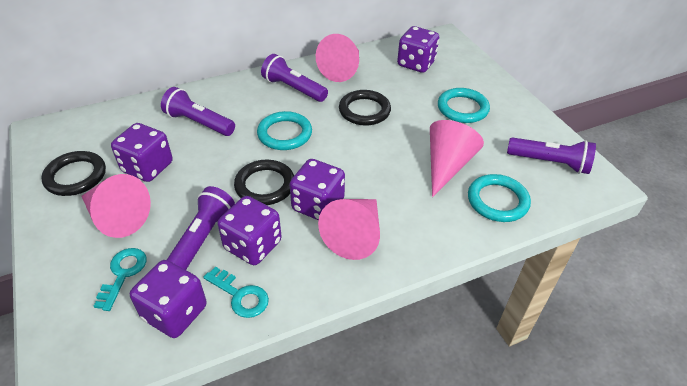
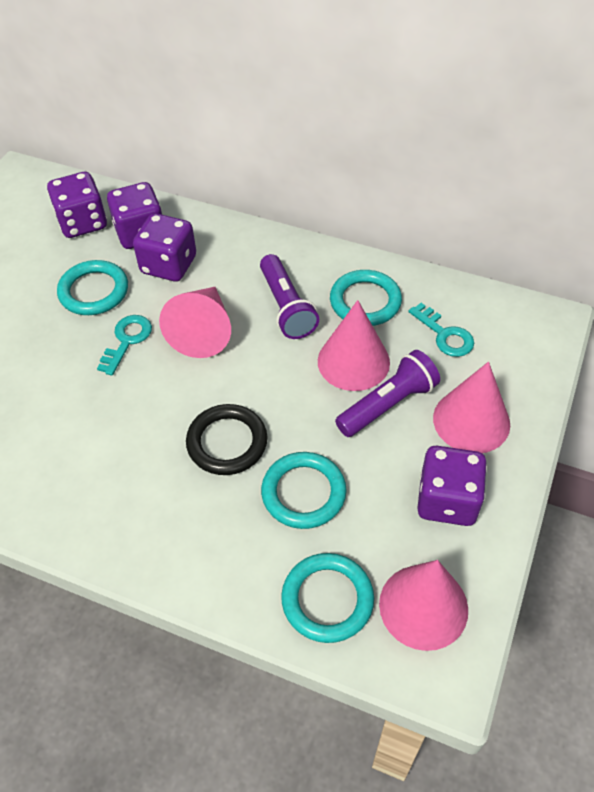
black ring: 3 -> 1
purple dice: 5 -> 4
purple flashlight: 4 -> 2
turquoise ring: 3 -> 4

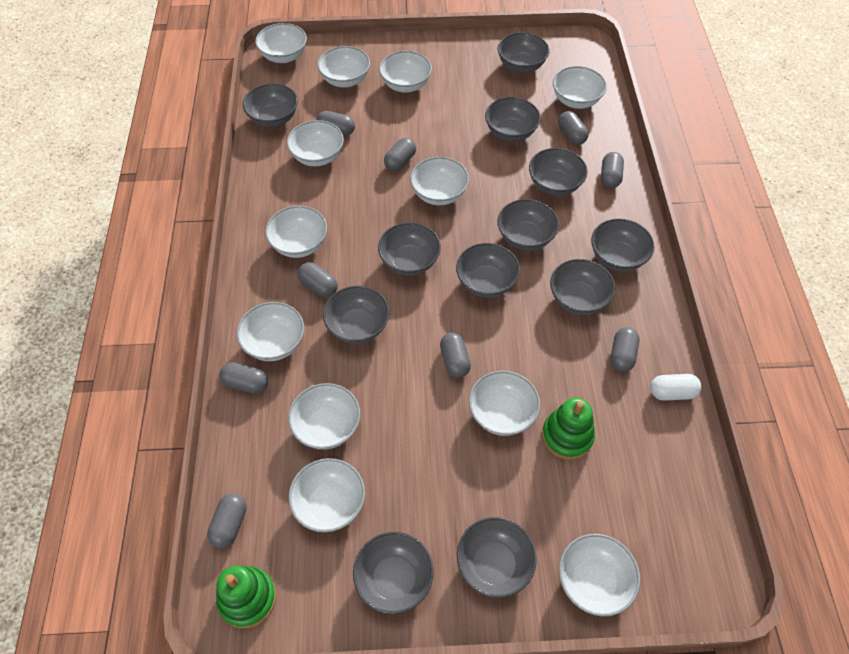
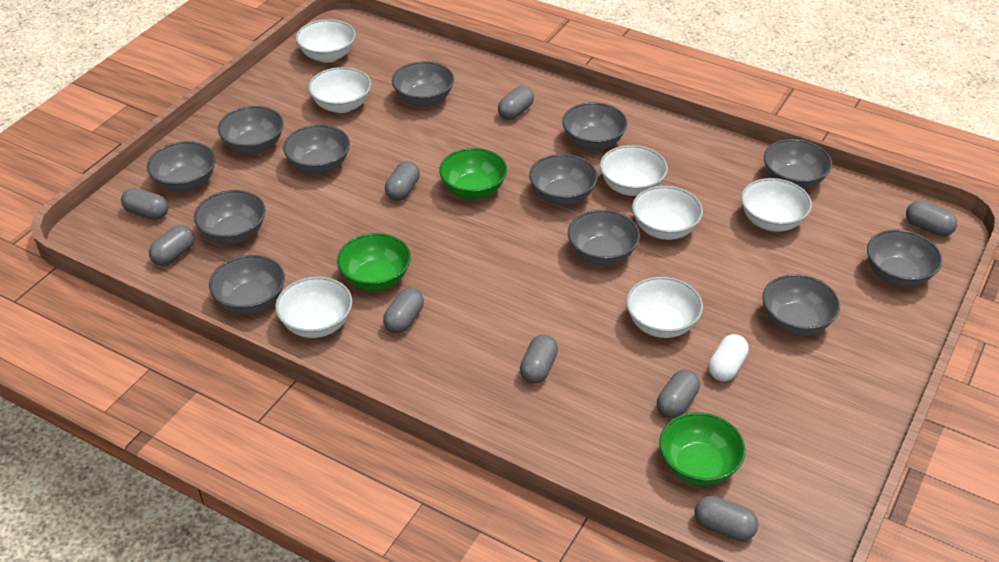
green bowl: 0 -> 3
green stacking toy: 2 -> 0
white bowl: 12 -> 7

_Task brief_:
What you return should match the entries word for word, pictures aside.

_Exercise answer_:
black ring: 3 -> 1
purple dice: 5 -> 4
purple flashlight: 4 -> 2
turquoise ring: 3 -> 4

green bowl: 0 -> 3
green stacking toy: 2 -> 0
white bowl: 12 -> 7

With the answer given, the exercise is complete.